== Work to be completed ==
Return exactly the span of lines in the following data that opens with the line containing "# camera: 150 degrees right, 0 degrees up" and closes with the line containing "spryskiwacz (różowy) (609,243)". Include nothing else.

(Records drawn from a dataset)
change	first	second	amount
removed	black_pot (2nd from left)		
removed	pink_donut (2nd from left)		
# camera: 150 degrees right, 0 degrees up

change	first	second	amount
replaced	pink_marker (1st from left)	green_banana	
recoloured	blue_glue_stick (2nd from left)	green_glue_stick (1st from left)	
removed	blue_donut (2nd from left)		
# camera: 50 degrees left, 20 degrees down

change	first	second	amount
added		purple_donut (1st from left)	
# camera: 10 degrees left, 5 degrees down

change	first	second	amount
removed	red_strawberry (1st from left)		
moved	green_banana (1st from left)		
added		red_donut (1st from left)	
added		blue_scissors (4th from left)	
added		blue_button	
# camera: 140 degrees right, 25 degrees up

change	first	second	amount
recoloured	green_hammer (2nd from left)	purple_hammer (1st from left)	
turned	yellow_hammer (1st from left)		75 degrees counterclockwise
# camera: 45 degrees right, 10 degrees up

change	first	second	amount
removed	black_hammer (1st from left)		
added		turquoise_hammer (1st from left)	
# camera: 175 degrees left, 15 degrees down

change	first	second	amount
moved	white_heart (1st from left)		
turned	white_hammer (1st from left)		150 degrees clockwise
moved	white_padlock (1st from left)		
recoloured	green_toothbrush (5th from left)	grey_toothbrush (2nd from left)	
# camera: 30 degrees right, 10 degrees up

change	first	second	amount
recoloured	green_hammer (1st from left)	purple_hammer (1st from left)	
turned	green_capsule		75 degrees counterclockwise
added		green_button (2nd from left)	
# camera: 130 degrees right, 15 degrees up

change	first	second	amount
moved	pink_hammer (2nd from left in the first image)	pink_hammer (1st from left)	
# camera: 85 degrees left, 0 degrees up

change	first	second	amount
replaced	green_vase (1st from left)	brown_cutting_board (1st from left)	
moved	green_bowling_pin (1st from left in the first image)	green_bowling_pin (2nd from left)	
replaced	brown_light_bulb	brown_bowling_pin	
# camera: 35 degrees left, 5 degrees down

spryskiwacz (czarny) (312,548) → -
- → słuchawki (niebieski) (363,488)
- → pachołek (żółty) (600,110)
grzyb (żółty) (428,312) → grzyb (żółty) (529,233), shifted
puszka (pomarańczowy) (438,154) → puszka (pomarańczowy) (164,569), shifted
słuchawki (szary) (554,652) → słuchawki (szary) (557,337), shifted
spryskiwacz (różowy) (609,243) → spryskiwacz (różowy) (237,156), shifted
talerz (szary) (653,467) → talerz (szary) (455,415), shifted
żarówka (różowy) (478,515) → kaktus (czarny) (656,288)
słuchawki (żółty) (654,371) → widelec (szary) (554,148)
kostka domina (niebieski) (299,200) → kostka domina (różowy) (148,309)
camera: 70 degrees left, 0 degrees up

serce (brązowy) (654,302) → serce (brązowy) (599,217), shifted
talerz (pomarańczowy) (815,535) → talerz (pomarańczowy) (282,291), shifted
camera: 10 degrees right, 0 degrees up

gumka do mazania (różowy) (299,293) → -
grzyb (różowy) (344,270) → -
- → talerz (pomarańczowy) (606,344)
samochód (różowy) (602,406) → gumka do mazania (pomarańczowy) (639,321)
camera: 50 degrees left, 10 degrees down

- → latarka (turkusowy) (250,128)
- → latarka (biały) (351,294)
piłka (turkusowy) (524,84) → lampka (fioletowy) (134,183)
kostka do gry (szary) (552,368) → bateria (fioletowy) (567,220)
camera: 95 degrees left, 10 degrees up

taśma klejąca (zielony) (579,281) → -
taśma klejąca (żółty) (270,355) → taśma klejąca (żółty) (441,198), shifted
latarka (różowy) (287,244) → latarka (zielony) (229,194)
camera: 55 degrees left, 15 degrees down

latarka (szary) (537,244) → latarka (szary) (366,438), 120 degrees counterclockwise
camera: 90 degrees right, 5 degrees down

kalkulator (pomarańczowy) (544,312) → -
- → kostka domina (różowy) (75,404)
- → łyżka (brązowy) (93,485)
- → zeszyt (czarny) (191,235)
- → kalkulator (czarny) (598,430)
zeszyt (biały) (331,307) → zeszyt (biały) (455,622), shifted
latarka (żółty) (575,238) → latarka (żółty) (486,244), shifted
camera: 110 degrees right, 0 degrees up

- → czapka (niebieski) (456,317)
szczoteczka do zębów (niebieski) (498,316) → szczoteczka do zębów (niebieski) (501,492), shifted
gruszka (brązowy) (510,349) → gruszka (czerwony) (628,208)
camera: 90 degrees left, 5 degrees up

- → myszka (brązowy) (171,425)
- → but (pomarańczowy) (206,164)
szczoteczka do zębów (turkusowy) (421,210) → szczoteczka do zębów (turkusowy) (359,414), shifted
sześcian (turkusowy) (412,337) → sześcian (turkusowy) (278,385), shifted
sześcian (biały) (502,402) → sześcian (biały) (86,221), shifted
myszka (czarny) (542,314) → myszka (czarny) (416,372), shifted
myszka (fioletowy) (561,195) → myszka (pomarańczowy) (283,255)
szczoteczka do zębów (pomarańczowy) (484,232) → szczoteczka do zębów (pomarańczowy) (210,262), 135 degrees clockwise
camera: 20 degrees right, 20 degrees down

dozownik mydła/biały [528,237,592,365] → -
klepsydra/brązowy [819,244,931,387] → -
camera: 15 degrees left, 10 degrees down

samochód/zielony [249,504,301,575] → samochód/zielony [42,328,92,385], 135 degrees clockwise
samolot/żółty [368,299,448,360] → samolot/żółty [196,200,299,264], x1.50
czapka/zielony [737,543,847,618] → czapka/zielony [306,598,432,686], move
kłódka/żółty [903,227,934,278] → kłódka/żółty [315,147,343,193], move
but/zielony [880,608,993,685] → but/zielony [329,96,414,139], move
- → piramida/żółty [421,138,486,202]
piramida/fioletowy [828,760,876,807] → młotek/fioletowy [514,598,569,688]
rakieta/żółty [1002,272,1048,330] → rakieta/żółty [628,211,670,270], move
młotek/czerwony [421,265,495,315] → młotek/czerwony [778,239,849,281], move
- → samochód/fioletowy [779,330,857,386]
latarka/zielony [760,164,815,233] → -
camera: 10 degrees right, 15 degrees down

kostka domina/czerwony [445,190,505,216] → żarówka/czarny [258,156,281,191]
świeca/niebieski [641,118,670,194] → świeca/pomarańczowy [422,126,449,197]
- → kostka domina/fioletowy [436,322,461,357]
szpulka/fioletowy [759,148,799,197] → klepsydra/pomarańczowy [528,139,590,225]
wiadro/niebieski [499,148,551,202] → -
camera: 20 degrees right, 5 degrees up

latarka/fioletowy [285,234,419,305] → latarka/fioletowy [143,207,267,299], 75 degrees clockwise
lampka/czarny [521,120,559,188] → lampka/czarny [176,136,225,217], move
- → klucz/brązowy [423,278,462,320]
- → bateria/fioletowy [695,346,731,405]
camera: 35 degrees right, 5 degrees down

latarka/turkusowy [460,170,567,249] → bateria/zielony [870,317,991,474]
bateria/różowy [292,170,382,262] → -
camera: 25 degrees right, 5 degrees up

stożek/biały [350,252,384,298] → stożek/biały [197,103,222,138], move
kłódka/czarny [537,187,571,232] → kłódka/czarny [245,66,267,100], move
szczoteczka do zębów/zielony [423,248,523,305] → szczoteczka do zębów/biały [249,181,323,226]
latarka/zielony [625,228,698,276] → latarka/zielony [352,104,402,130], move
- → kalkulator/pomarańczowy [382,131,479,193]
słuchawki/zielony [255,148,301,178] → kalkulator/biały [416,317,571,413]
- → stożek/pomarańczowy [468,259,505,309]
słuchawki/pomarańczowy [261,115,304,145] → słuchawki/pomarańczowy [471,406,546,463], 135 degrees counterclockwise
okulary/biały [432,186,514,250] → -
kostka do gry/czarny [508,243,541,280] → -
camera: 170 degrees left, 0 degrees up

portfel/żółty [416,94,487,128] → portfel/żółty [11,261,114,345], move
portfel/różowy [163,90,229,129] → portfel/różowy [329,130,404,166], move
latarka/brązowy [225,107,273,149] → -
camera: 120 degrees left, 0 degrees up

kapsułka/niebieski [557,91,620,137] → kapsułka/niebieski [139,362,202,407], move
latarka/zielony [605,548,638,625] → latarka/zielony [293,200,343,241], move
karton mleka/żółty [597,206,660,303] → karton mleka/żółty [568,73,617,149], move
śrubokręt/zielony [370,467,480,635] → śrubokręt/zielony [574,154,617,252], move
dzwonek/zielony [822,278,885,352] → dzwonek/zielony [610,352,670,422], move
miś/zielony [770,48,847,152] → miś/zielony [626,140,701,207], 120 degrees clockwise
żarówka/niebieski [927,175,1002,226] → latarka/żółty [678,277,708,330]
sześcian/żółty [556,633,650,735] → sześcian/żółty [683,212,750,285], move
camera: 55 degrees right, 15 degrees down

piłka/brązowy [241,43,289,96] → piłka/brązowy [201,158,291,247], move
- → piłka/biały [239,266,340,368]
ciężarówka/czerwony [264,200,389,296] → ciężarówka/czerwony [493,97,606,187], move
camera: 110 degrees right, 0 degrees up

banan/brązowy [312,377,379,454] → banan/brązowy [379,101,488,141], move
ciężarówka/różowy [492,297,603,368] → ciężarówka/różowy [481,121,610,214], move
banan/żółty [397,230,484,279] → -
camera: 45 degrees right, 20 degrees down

== Answer to this problem ==
# camera: 150 degrees right, 0 degrees up

change	first	second	amount
replaced	pink_marker (1st from left)	green_banana	
recoloured	blue_glue_stick (2nd from left)	green_glue_stick (1st from left)	
removed	blue_donut (2nd from left)		
# camera: 50 degrees left, 20 degrees down

change	first	second	amount
added		purple_donut (1st from left)	
# camera: 10 degrees left, 5 degrees down

change	first	second	amount
removed	red_strawberry (1st from left)		
moved	green_banana (1st from left)		
added		red_donut (1st from left)	
added		blue_scissors (4th from left)	
added		blue_button	
# camera: 140 degrees right, 25 degrees up

change	first	second	amount
recoloured	green_hammer (2nd from left)	purple_hammer (1st from left)	
turned	yellow_hammer (1st from left)		75 degrees counterclockwise
# camera: 45 degrees right, 10 degrees up

change	first	second	amount
removed	black_hammer (1st from left)		
added		turquoise_hammer (1st from left)	
# camera: 175 degrees left, 15 degrees down

change	first	second	amount
moved	white_heart (1st from left)		
turned	white_hammer (1st from left)		150 degrees clockwise
moved	white_padlock (1st from left)		
recoloured	green_toothbrush (5th from left)	grey_toothbrush (2nd from left)	
# camera: 30 degrees right, 10 degrees up

change	first	second	amount
recoloured	green_hammer (1st from left)	purple_hammer (1st from left)	
turned	green_capsule		75 degrees counterclockwise
added		green_button (2nd from left)	
# camera: 130 degrees right, 15 degrees up

change	first	second	amount
moved	pink_hammer (2nd from left in the first image)	pink_hammer (1st from left)	
# camera: 85 degrees left, 0 degrees up

change	first	second	amount
replaced	green_vase (1st from left)	brown_cutting_board (1st from left)	
moved	green_bowling_pin (1st from left in the first image)	green_bowling_pin (2nd from left)	
replaced	brown_light_bulb	brown_bowling_pin	
# camera: 35 degrees left, 5 degrees down

spryskiwacz (czarny) (312,548) → -
- → słuchawki (niebieski) (363,488)
- → pachołek (żółty) (600,110)
grzyb (żółty) (428,312) → grzyb (żółty) (529,233), shifted
puszka (pomarańczowy) (438,154) → puszka (pomarańczowy) (164,569), shifted
słuchawki (szary) (554,652) → słuchawki (szary) (557,337), shifted
spryskiwacz (różowy) (609,243) → spryskiwacz (różowy) (237,156), shifted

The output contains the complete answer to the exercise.